DIRECTIVE - Return a copy of each line that holds the string "JSON".

DATA IN THIS EXERCISE -
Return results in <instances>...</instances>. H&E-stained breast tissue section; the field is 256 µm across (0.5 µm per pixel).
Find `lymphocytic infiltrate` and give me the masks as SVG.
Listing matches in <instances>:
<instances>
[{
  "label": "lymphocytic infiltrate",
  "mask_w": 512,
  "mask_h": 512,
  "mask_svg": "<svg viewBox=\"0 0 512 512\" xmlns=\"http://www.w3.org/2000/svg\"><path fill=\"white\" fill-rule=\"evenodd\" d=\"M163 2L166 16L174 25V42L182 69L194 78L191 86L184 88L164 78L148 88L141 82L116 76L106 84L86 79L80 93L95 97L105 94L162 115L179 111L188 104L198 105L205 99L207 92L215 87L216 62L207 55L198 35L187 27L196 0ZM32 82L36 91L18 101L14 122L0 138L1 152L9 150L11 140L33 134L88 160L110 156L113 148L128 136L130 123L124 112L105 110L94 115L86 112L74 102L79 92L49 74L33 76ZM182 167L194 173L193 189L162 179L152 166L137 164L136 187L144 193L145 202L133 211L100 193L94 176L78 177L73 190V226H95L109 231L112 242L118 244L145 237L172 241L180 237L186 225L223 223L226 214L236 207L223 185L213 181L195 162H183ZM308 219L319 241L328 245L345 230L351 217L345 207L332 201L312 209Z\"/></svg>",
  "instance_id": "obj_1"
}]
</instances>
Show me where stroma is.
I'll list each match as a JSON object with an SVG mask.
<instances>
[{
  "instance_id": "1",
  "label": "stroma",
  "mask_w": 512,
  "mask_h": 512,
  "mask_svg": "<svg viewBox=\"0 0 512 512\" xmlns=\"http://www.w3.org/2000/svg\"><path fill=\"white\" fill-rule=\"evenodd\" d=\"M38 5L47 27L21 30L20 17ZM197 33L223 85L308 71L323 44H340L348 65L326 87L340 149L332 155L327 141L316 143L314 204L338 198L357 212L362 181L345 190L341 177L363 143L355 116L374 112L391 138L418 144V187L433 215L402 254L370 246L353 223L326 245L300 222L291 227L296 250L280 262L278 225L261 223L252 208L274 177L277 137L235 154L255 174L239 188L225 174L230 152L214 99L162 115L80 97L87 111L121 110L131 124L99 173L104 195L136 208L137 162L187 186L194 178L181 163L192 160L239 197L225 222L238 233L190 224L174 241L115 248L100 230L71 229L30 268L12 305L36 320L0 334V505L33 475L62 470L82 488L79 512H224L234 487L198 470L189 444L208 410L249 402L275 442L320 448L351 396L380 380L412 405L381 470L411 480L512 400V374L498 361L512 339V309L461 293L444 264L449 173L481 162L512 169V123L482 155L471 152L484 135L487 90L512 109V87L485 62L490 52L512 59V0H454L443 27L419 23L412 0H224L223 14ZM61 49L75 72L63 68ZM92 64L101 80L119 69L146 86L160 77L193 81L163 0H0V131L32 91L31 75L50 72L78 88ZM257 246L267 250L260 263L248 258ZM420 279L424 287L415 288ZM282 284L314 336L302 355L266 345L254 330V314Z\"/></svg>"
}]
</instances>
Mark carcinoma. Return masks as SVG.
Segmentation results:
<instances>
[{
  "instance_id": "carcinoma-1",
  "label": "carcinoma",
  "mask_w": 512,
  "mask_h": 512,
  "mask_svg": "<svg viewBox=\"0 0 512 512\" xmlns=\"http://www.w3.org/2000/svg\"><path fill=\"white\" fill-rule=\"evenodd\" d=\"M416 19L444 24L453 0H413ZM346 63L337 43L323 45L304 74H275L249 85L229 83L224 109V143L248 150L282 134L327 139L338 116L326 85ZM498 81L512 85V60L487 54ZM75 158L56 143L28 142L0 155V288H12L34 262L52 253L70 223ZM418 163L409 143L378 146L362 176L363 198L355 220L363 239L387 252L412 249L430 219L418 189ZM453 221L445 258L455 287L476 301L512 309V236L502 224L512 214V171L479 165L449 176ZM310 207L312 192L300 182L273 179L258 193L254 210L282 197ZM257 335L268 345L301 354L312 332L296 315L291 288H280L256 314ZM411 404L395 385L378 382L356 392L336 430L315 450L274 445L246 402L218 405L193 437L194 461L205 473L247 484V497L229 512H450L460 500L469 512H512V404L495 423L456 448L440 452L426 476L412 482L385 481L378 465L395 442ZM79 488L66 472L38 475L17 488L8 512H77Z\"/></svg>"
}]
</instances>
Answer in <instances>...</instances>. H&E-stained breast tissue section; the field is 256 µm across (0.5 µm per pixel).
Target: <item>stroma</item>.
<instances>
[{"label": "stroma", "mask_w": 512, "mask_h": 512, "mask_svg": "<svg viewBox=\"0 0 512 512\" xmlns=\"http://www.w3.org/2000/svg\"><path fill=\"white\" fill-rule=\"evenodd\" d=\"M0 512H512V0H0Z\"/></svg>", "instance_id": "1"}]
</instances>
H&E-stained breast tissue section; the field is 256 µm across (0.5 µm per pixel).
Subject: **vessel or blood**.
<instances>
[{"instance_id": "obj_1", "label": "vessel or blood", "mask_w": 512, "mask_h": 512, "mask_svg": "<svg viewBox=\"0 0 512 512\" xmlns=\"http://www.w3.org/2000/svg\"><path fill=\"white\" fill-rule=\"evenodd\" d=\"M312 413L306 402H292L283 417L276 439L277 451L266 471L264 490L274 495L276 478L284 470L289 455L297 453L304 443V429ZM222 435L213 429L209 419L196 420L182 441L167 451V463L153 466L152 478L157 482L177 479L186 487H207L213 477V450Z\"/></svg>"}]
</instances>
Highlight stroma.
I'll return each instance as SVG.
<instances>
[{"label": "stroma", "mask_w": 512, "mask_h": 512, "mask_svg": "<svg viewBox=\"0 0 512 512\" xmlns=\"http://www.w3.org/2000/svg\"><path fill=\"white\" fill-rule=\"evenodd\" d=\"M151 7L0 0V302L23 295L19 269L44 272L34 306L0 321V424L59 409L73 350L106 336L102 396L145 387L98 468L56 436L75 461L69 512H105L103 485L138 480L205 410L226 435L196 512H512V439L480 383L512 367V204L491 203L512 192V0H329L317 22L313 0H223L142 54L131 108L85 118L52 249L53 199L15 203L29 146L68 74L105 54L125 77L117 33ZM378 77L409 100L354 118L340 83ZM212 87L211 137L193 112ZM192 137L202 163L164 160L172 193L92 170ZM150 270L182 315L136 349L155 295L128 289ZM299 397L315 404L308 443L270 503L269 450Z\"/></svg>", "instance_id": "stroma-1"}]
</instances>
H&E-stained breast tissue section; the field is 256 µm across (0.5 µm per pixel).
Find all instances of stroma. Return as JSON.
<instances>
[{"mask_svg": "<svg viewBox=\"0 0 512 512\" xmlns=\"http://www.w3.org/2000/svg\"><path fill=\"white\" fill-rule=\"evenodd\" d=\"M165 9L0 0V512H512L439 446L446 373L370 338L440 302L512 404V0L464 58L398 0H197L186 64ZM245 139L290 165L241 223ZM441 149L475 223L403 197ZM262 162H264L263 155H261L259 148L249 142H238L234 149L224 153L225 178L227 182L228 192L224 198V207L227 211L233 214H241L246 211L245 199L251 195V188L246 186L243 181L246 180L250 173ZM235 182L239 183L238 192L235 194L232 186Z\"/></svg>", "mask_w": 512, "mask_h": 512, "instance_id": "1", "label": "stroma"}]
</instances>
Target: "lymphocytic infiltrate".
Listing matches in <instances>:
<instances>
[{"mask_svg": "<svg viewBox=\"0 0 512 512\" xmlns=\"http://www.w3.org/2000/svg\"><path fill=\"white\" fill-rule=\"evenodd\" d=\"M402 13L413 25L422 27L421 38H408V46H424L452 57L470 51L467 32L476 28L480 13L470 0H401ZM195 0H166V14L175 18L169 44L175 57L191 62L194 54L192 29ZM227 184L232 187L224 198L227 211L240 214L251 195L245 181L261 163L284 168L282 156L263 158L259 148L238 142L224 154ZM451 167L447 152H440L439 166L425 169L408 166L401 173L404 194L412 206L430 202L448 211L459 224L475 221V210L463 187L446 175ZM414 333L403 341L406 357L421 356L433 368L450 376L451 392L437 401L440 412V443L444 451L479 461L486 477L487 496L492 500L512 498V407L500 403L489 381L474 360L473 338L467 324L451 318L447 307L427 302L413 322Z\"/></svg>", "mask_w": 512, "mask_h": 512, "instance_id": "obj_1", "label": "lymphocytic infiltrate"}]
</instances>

RESPONSE TO THIS EXERCISE -
I'll list each match as a JSON object with an SVG mask.
Find all instances of stroma. Return as JSON.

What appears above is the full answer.